# WHAT THE TASK ASKS:
The answer must be the lines from the one that holds "IC4: buffer 74HC125" through the final line of the data, copied exactly, with no pictures.

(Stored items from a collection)
<<<<

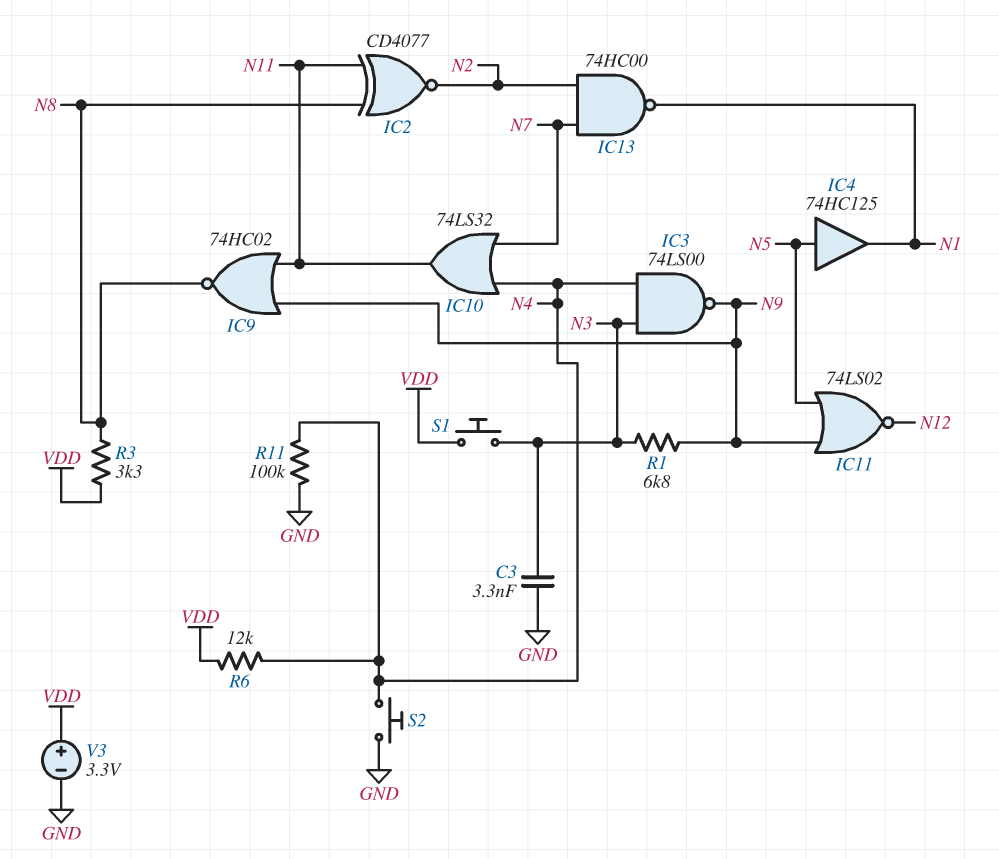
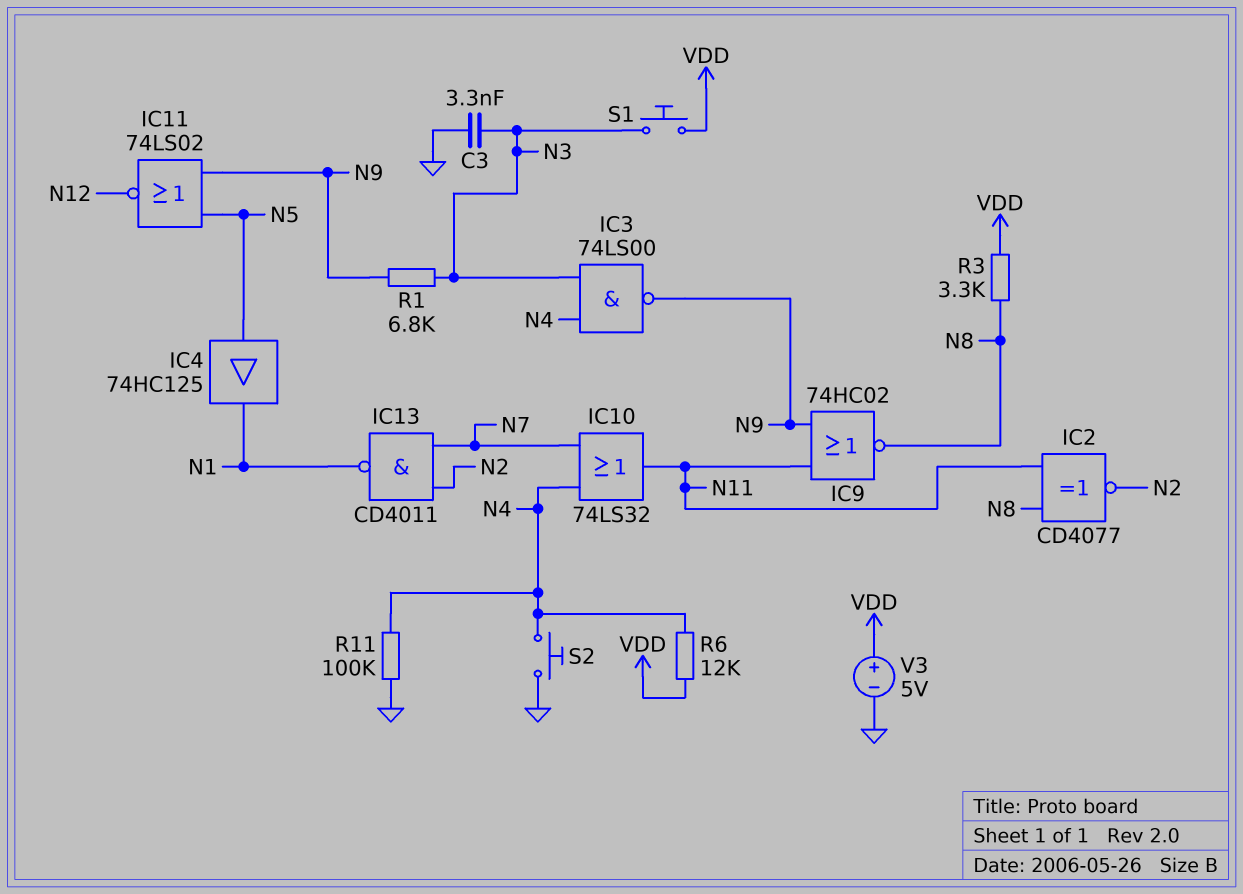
IC13: NAND 74HC00 (in N2, in N7, out N1) -> NAND CD4011 (in N2, in N7, out N1)
V3: 3.3V (plus VDD, minus GND) -> 5V (plus VDD, minus GND)

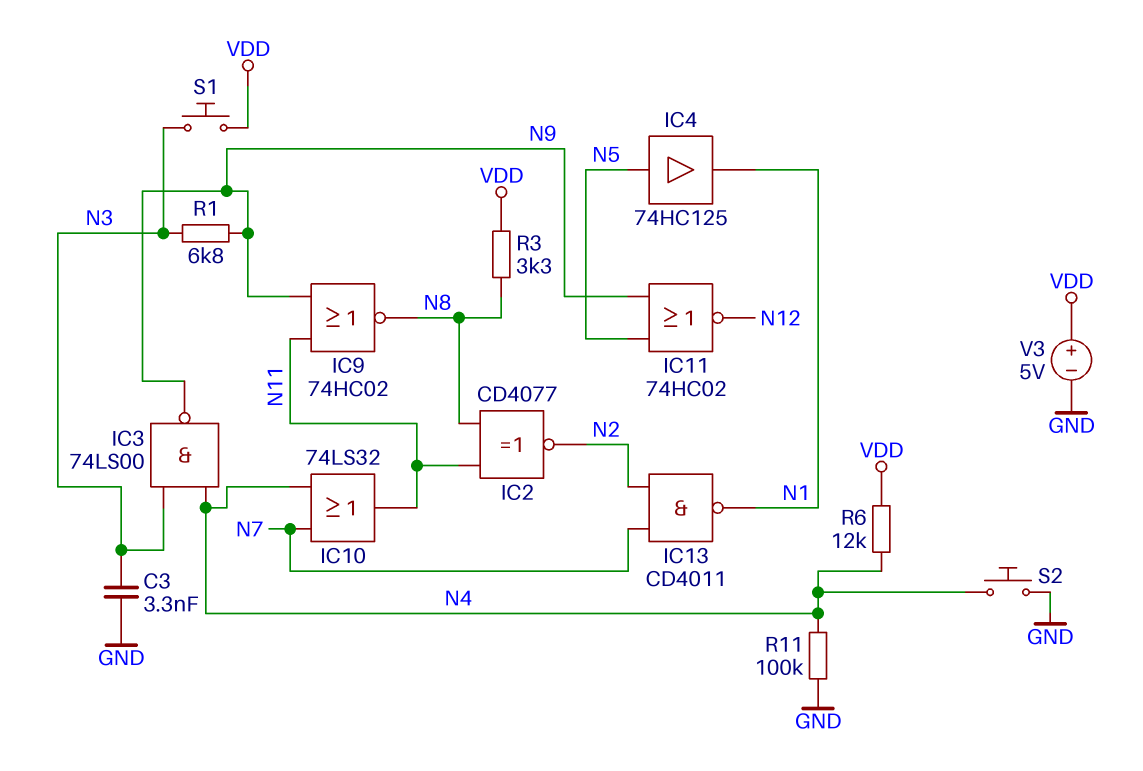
IC11: NOR 74LS02 (in N5, in N9, out N12) -> NOR 74HC02 (in N5, in N9, out N12)

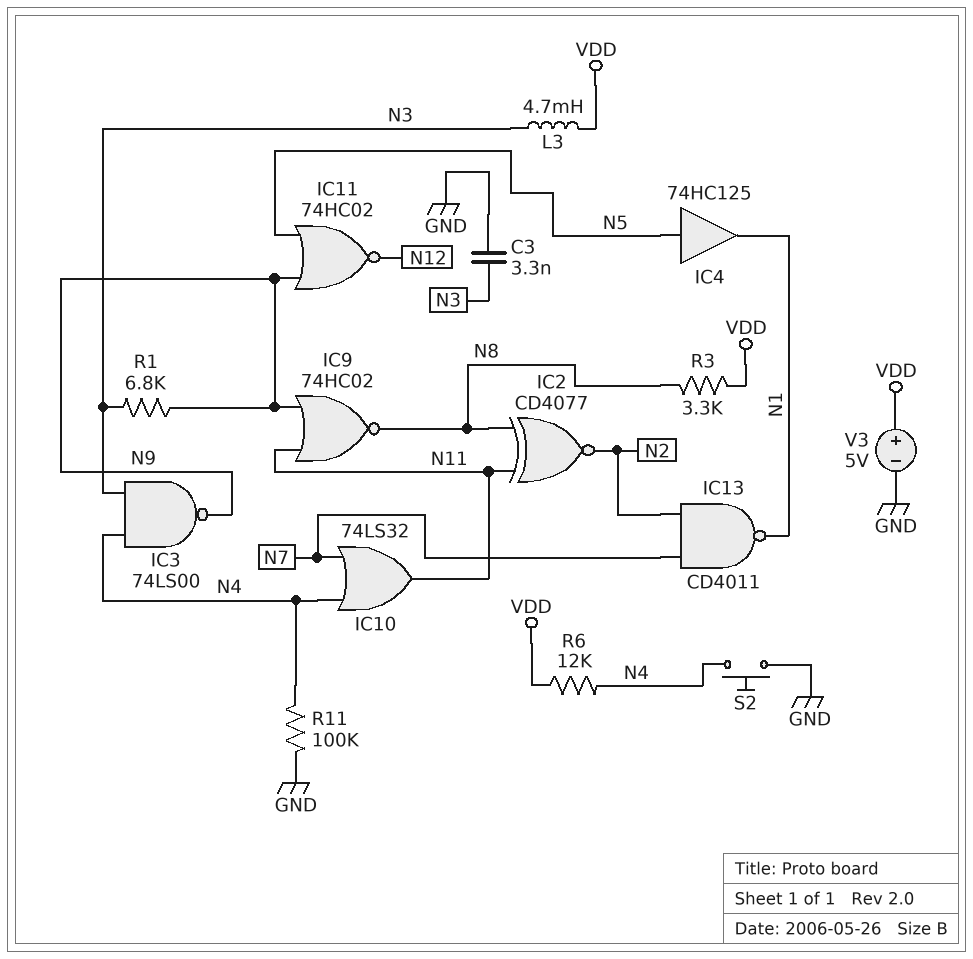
L3: none -> 4.7mH (N3, VDD)
S1: button (N3, VDD) -> none

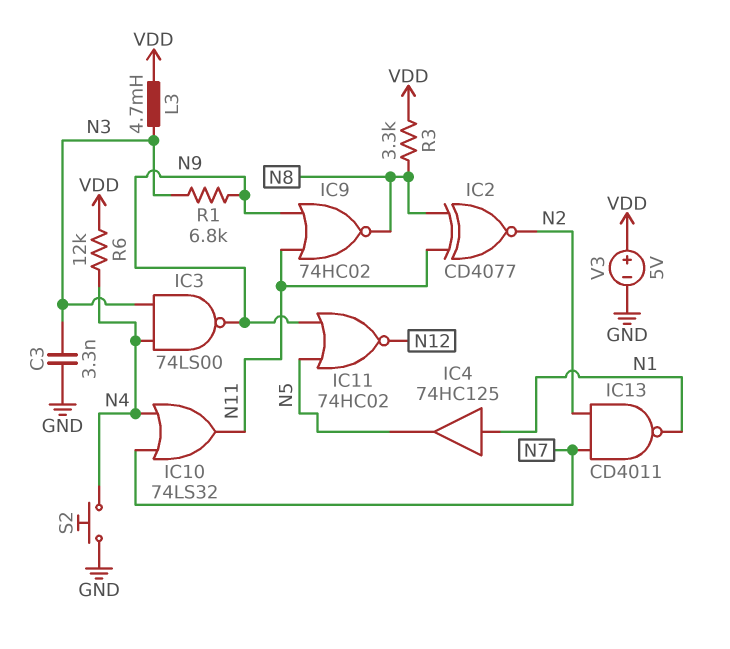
IC4: buffer 74HC125 (in N5, out N1) -> buffer 74HC125 (in N1, out N5)
R11: 100k (GND, N4) -> none

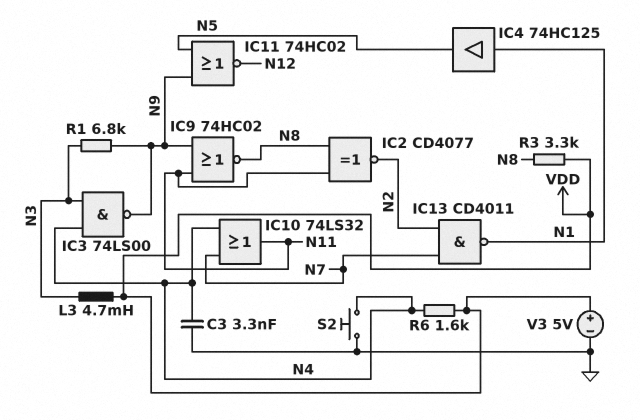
C3: 3.3nF (GND, N3) -> 3.3nF (GND, N4)
R6: 12k (N4, VDD) -> 1.6k (N4, VDD)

>>>>

# OUTPUT OF THE TASK:
IC4: buffer 74HC125 (in N5, out N1) -> buffer 74HC125 (in N1, out N5)
R11: 100k (GND, N4) -> none

C3: 3.3nF (GND, N3) -> 3.3nF (GND, N4)
R6: 12k (N4, VDD) -> 1.6k (N4, VDD)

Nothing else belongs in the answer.